YOUR INSTRUCTIONS:
Can you quote the rows below word for word, from the first one up to and including the line with "Identify the location of plain that"? Leave the pictures out.

(Stored items from a collection)
==*==

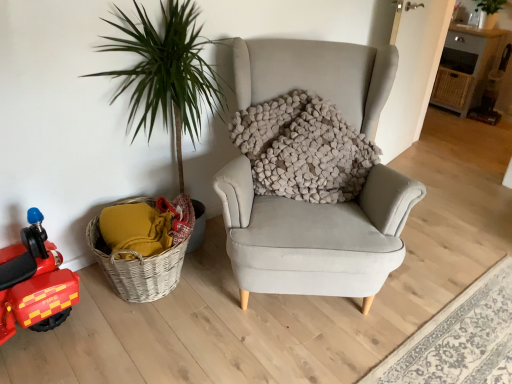
Where is `shiny red plastic toy car at left`? This screenshot has height=384, width=512. shiny red plastic toy car at left is located at coordinates (34, 282).

Does light gray fabric rug at lower right have a greater width compared to woven wood table at upper right?

Correct, the width of light gray fabric rug at lower right exceeds that of woven wood table at upper right.

Is light gray fabric rug at lower right inside or outside of woven wood table at upper right?

light gray fabric rug at lower right lies outside woven wood table at upper right.

From the picture: Between light gray fabric rug at lower right and woven wood table at upper right, which one appears on the left side from the viewer's perspective?

light gray fabric rug at lower right is more to the left.

Identify the location of plain that appears below the woven wood table at upper right (from a real-world perspective). (459, 339).

Considering the positions of objects shiny red plastic toy car at left and woven wood table at upper right in the image provided, who is more to the left, shiny red plastic toy car at left or woven wood table at upper right?

Positioned to the left is shiny red plastic toy car at left.

Considering the sizes of objects shiny red plastic toy car at left and woven wood table at upper right in the image provided, who is bigger, shiny red plastic toy car at left or woven wood table at upper right?

Bigger between the two is woven wood table at upper right.

Is shiny red plastic toy car at left not inside woven wood table at upper right?

Absolutely, shiny red plastic toy car at left is external to woven wood table at upper right.

Is there a large distance between shiny red plastic toy car at left and woven wood table at upper right?

shiny red plastic toy car at left is positioned a significant distance from woven wood table at upper right.

Which of these two, woven wood table at upper right or light gray fabric rug at lower right, stands taller?

With more height is woven wood table at upper right.

From the image's perspective, would you say woven wood table at upper right is shown under light gray fabric rug at lower right?

Incorrect, from the image's perspective, woven wood table at upper right is higher than light gray fabric rug at lower right.

Which of these two, woven wood table at upper right or light gray fabric rug at lower right, is smaller?

With smaller size is light gray fabric rug at lower right.

Considering the relative sizes of woven wood table at upper right and shiny red plastic toy car at left in the image provided, is woven wood table at upper right smaller than shiny red plastic toy car at left?

No, woven wood table at upper right is not smaller than shiny red plastic toy car at left.

Is woven wood table at upper right facing away from shiny red plastic toy car at left?

woven wood table at upper right does not have its back to shiny red plastic toy car at left.

From the image's perspective, who appears lower, woven wood table at upper right or shiny red plastic toy car at left?

shiny red plastic toy car at left appears lower in the image.

Is woven wood table at upper right wider than shiny red plastic toy car at left?

Correct, the width of woven wood table at upper right exceeds that of shiny red plastic toy car at left.

Is light gray fabric rug at lower right in contact with shiny red plastic toy car at left?

No, light gray fabric rug at lower right is not with shiny red plastic toy car at left.

Is light gray fabric rug at lower right positioned behind shiny red plastic toy car at left?

Yes, light gray fabric rug at lower right is further from the camera.

Does point (441, 357) come behind point (19, 264)?

Yes.

The height and width of the screenshot is (384, 512). I want to click on plain behind the shiny red plastic toy car at left, so click(x=459, y=339).

Considering the relative sizes of shiny red plastic toy car at left and light gray fabric rug at lower right in the image provided, is shiny red plastic toy car at left wider than light gray fabric rug at lower right?

No, shiny red plastic toy car at left is not wider than light gray fabric rug at lower right.

Between point (6, 264) and point (505, 302), which one is positioned behind?

The point (505, 302) is behind.

From a real-world perspective, between shiny red plastic toy car at left and light gray fabric rug at lower right, who is vertically higher?

shiny red plastic toy car at left is physically above.

This screenshot has height=384, width=512. In order to click on plain that appears below the shiny red plastic toy car at left (from a real-world perspective) in this screenshot , I will do `click(459, 339)`.

Identify the location of plain below the woven wood table at upper right (from a real-world perspective). [459, 339].

What are the coordinates of `table that is behind the shiny red plastic toy car at left` in the screenshot? It's located at pyautogui.click(x=466, y=67).

Considering their positions, is woven wood table at upper right positioned further to shiny red plastic toy car at left than light gray fabric rug at lower right?

Among the two, woven wood table at upper right is located further to shiny red plastic toy car at left.

From the image, which object appears to be nearer to light gray fabric rug at lower right, shiny red plastic toy car at left or woven wood table at upper right?

shiny red plastic toy car at left is closer to light gray fabric rug at lower right.

Based on their spatial positions, is light gray fabric rug at lower right or shiny red plastic toy car at left closer to woven wood table at upper right?

The object closer to woven wood table at upper right is light gray fabric rug at lower right.

Based on their spatial positions, is woven wood table at upper right or shiny red plastic toy car at left further from light gray fabric rug at lower right?

woven wood table at upper right lies further to light gray fabric rug at lower right than the other object.

Estimate the real-world distances between objects in this image. Which object is closer to shiny red plastic toy car at left, light gray fabric rug at lower right or woven wood table at upper right?

Based on the image, light gray fabric rug at lower right appears to be nearer to shiny red plastic toy car at left.

Which object lies nearer to the anchor point woven wood table at upper right, shiny red plastic toy car at left or light gray fabric rug at lower right?

Among the two, light gray fabric rug at lower right is located nearer to woven wood table at upper right.

This screenshot has width=512, height=384. I want to click on plain between shiny red plastic toy car at left and woven wood table at upper right, so click(459, 339).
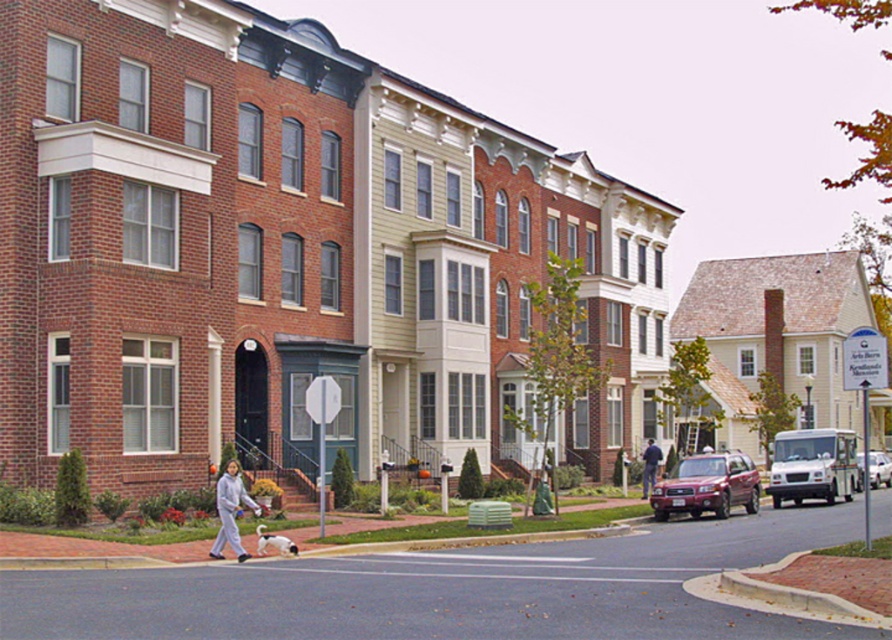
Question: Does gray fleece jacket at lower center come in front of metallic silver sedan at center?

Choices:
 (A) yes
 (B) no

Answer: (A)

Question: Which object is farther from the camera taking this photo?

Choices:
 (A) metallic silver sedan at center
 (B) dark gray pants at center

Answer: (A)

Question: Does matte red suv at center appear on the left side of gray fleece jacket at lower center?

Choices:
 (A) yes
 (B) no

Answer: (B)

Question: Which object is positioned farthest from the dark gray pants at center?

Choices:
 (A) matte red suv at center
 (B) metallic silver sedan at center
 (C) white fur dog at lower center
 (D) gray fleece jacket at lower center

Answer: (D)

Question: Which point appears farthest from the camera in this image?

Choices:
 (A) (863, 456)
 (B) (223, 508)
 (C) (643, 468)

Answer: (A)

Question: Does matte red suv at center have a smaller size compared to gray fleece jacket at lower center?

Choices:
 (A) no
 (B) yes

Answer: (A)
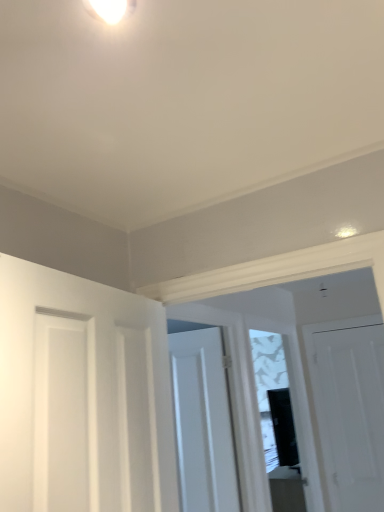
Question: Does transparent glass window at center have a larger size compared to white matte door at right, the third door in the front-to-back sequence?

Choices:
 (A) yes
 (B) no

Answer: (A)

Question: Is transparent glass window at center next to white matte door at right, the 3th door from the left, and touching it?

Choices:
 (A) yes
 (B) no

Answer: (B)

Question: Considering the relative sizes of transparent glass window at center and white matte door at right, placed as the first door when sorted from right to left, in the image provided, is transparent glass window at center shorter than white matte door at right, placed as the first door when sorted from right to left,?

Choices:
 (A) no
 (B) yes

Answer: (A)

Question: From the image's perspective, would you say transparent glass window at center is shown under white matte door at right, the 3th door from the left?

Choices:
 (A) no
 (B) yes

Answer: (A)

Question: From the image's perspective, is transparent glass window at center on top of white matte door at right, arranged as the first door when viewed from the back?

Choices:
 (A) no
 (B) yes

Answer: (B)

Question: Based on their positions, is white matte door at center, the 2th door viewed from the left, located to the left or right of white glossy light fixture at upper center?

Choices:
 (A) left
 (B) right

Answer: (B)

Question: In terms of width, does white matte door at center, arranged as the 2th door when viewed from the front, look wider or thinner when compared to white glossy light fixture at upper center?

Choices:
 (A) wide
 (B) thin

Answer: (B)

Question: From their relative heights in the image, would you say white matte door at center, which is counted as the second door, starting from the right, is taller or shorter than white glossy light fixture at upper center?

Choices:
 (A) short
 (B) tall

Answer: (B)

Question: From the image's perspective, is white matte door at center, arranged as the 2th door when viewed from the front, positioned above or below white glossy light fixture at upper center?

Choices:
 (A) below
 (B) above

Answer: (A)

Question: Relative to white matte door at left, acting as the first door starting from the front, is white glossy light fixture at upper center in front or behind?

Choices:
 (A) front
 (B) behind

Answer: (B)

Question: Is white glossy light fixture at upper center wider or thinner than white matte door at left, arranged as the 3th door when viewed from the right?

Choices:
 (A) wide
 (B) thin

Answer: (B)

Question: Is white glossy light fixture at upper center bigger or smaller than white matte door at left, the 1th door when ordered from left to right?

Choices:
 (A) big
 (B) small

Answer: (B)

Question: From a real-world perspective, is white glossy light fixture at upper center physically located above or below white matte door at left, arranged as the 3th door when viewed from the right?

Choices:
 (A) below
 (B) above

Answer: (B)

Question: From the image's perspective, is white glossy light fixture at upper center positioned above or below white matte door at center, the 2th door viewed from the left?

Choices:
 (A) above
 (B) below

Answer: (A)

Question: Looking at the image, does white glossy light fixture at upper center seem bigger or smaller compared to white matte door at center, which is counted as the second door, starting from the right?

Choices:
 (A) big
 (B) small

Answer: (B)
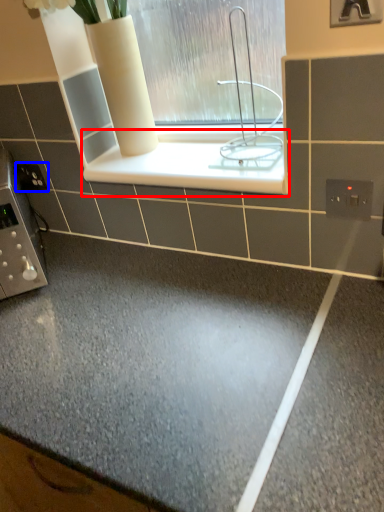
Question: Which object appears closest to the camera in this image, ledge (highlighted by a red box) or electric outlet (highlighted by a blue box)?

Choices:
 (A) ledge
 (B) electric outlet

Answer: (A)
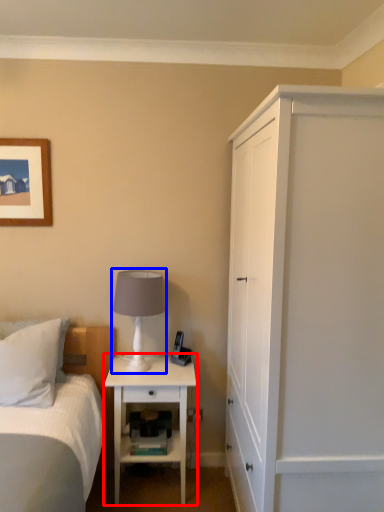
Question: Which object appears farthest to the camera in this image, nightstand (highlighted by a red box) or table lamp (highlighted by a blue box)?

Choices:
 (A) nightstand
 (B) table lamp

Answer: (A)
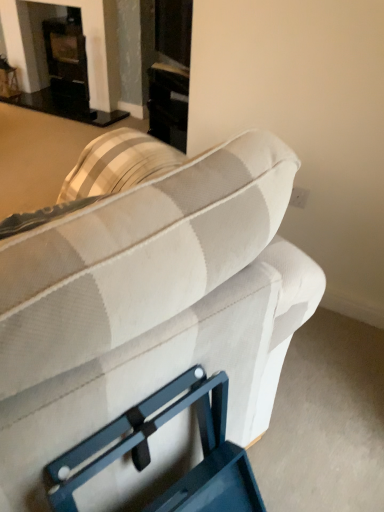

==*==

ANSWER BOX:
Where is `shiny red plastic toy car at left`? This screenshot has height=384, width=512. shiny red plastic toy car at left is located at coordinates (34, 282).

Does light gray fabric rug at lower right have a greater width compared to woven wood table at upper right?

Correct, the width of light gray fabric rug at lower right exceeds that of woven wood table at upper right.

Is light gray fabric rug at lower right inside or outside of woven wood table at upper right?

light gray fabric rug at lower right lies outside woven wood table at upper right.

From the picture: Between light gray fabric rug at lower right and woven wood table at upper right, which one appears on the left side from the viewer's perspective?

light gray fabric rug at lower right is more to the left.

Identify the location of plain that appears below the woven wood table at upper right (from a real-world perspective). (459, 339).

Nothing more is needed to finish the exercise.